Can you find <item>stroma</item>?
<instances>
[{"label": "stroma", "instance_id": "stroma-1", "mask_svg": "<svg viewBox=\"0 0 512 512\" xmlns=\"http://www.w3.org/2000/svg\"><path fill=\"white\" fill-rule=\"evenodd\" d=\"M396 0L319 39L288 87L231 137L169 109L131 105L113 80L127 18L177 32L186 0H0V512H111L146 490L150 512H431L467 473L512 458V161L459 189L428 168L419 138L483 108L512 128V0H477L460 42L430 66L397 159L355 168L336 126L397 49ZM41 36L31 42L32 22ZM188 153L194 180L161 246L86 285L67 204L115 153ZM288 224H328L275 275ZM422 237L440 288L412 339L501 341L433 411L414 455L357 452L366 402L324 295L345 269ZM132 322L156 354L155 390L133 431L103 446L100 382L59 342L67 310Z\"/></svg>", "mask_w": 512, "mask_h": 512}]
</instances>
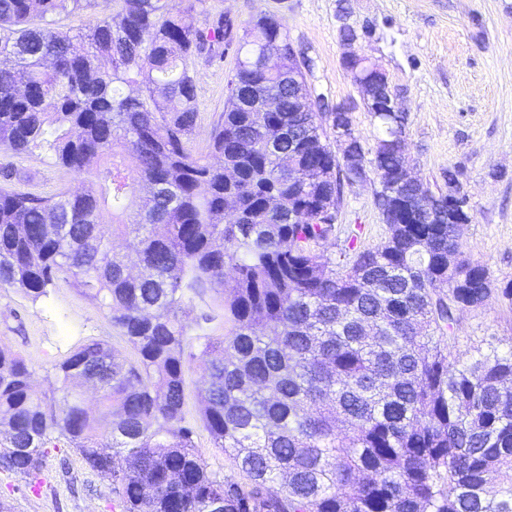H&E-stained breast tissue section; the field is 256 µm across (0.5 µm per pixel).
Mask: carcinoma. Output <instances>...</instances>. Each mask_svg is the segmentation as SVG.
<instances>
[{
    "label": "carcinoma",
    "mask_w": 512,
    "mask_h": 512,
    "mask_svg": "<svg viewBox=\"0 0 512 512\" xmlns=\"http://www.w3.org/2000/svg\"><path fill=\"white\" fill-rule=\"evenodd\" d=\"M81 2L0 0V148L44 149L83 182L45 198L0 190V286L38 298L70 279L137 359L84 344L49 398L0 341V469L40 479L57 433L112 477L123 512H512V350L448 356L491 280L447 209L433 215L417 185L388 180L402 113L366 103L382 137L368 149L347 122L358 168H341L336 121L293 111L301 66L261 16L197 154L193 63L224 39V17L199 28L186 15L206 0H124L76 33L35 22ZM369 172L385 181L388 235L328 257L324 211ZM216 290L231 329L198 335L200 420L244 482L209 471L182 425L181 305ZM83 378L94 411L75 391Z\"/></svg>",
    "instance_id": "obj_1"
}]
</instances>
□ □ □ □ □
Return all of the entries word for word, but omit the pictures.

Can you find <item>stroma</item>?
<instances>
[{"label": "stroma", "instance_id": "stroma-1", "mask_svg": "<svg viewBox=\"0 0 512 512\" xmlns=\"http://www.w3.org/2000/svg\"><path fill=\"white\" fill-rule=\"evenodd\" d=\"M396 0L319 39L288 87L231 137L169 109L131 105L113 80L127 18L177 32L186 0H0V512H111L146 490L150 512H431L467 473L512 458V161L459 189L428 168L419 138L483 108L512 128V0H477L460 42L430 66L397 159L355 168L336 126L397 49ZM41 36L31 42L32 22ZM188 153L194 180L161 246L86 285L67 204L115 153ZM288 224H328L275 275ZM422 237L440 288L412 339L501 341L433 411L414 455L357 452L366 402L324 295L345 269ZM132 322L156 354L155 390L133 431L103 446L100 382L59 342L67 310Z\"/></svg>", "mask_w": 512, "mask_h": 512}]
</instances>
H&E-stained breast tissue section; the field is 256 µm across (0.5 µm per pixel).
Mask: carcinoma. Output <instances>...</instances>. Each mask_svg is the segmentation as SVG.
<instances>
[{
    "label": "carcinoma",
    "mask_w": 512,
    "mask_h": 512,
    "mask_svg": "<svg viewBox=\"0 0 512 512\" xmlns=\"http://www.w3.org/2000/svg\"><path fill=\"white\" fill-rule=\"evenodd\" d=\"M81 2L0 0V148L44 149L83 182L45 198L0 190V286L38 298L70 279L137 359L84 344L49 398L0 341V469L40 479L57 433L112 477L123 512H512V350L448 356L491 280L447 209L433 215L417 185L388 180L402 113L366 103L382 137L368 149L347 122L358 168H341L336 121L293 111L301 66L261 16L197 154L193 63L224 39V17L199 28L186 15L206 0H124L76 33L35 22ZM369 172L385 181L388 235L328 257L324 211ZM216 290L231 329L198 335L200 420L244 482L209 471L182 425L181 305ZM83 378L94 411L75 391Z\"/></svg>",
    "instance_id": "obj_1"
}]
</instances>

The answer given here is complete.